Required work :: Locate every line below that contains the word "degrees" and copy it.

Dataset ::
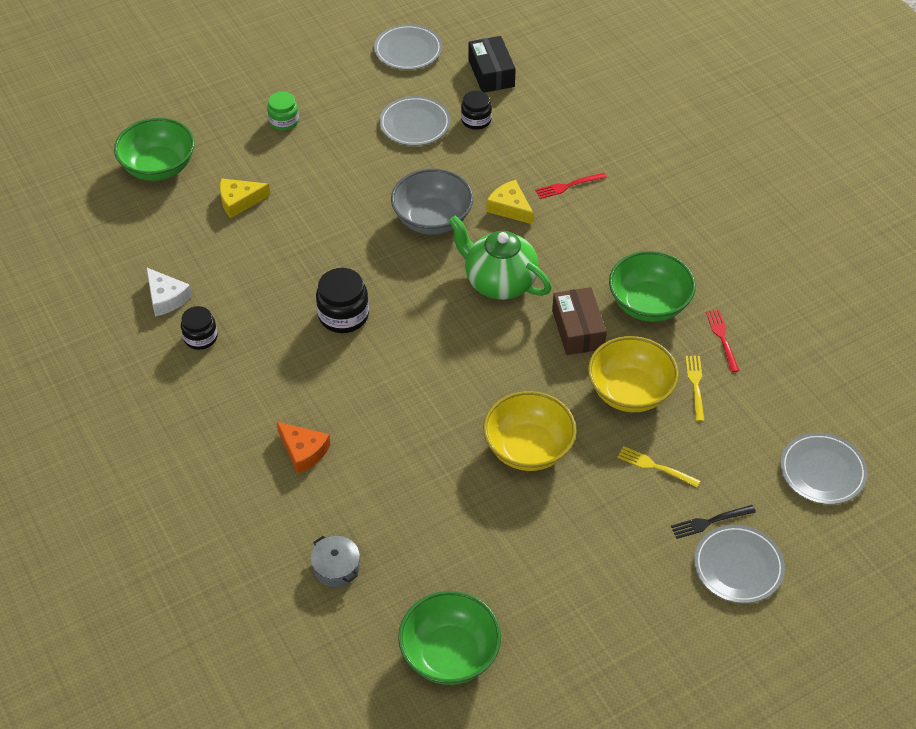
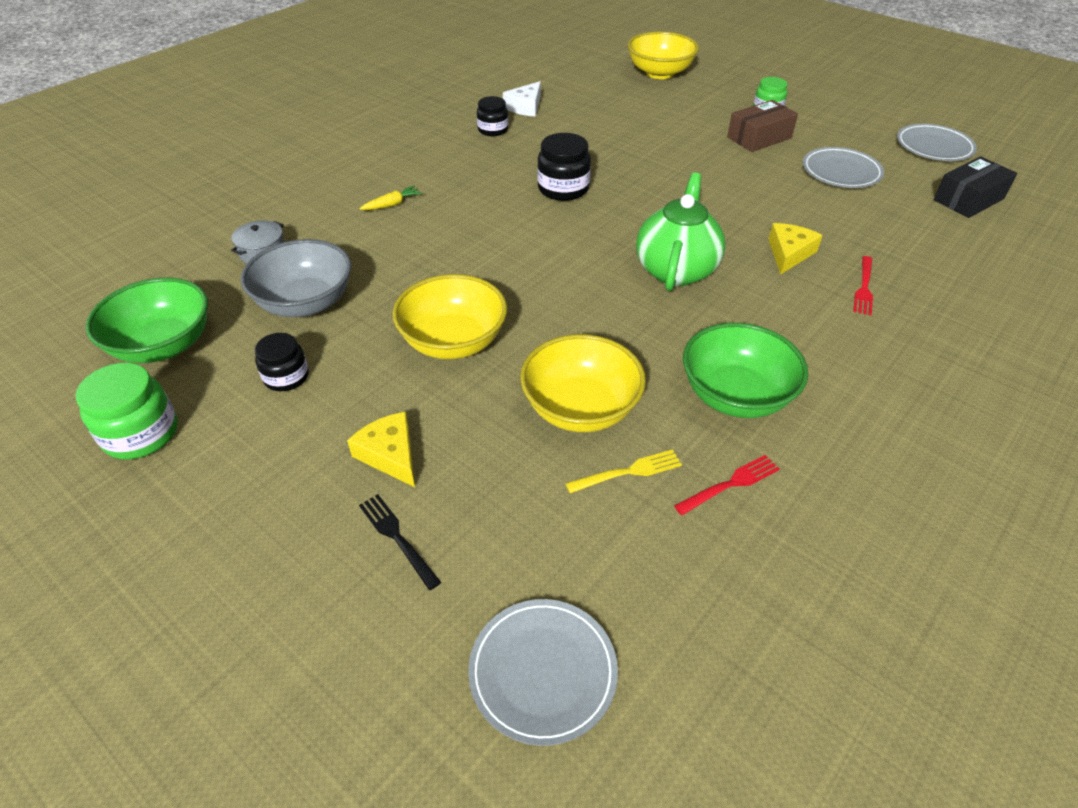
camera: 70 degrees right, 5 degrees down
green bowl [114,118,195,181] -> yellow bowl [628,32,699,79]
yellow cheese [220,178,270,218] -> yellow cheese moved to [347,412,415,487]
orange cheese [277,422,330,474] -> yellow carrot [359,186,422,210]
grey bowl [391,169,473,235] -> grey bowl moved to [241,239,351,317]
black jar [461,91,492,130] -> black jar moved to [255,333,309,391]
red fork [535,173,607,199] -> red fork turned 120 degrees counterclockwise [853,256,873,315]
brown box [552,287,607,355] -> brown box moved to [727,100,798,152]
yellow fork [617,446,700,487] -> none
grey plate [694,525,785,603] -> none
none -> green jar [76,363,178,459]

Answer for this exercise ::
camera: 70 degrees right, 5 degrees down
red fork [535,173,607,199] -> red fork turned 120 degrees counterclockwise [853,256,873,315]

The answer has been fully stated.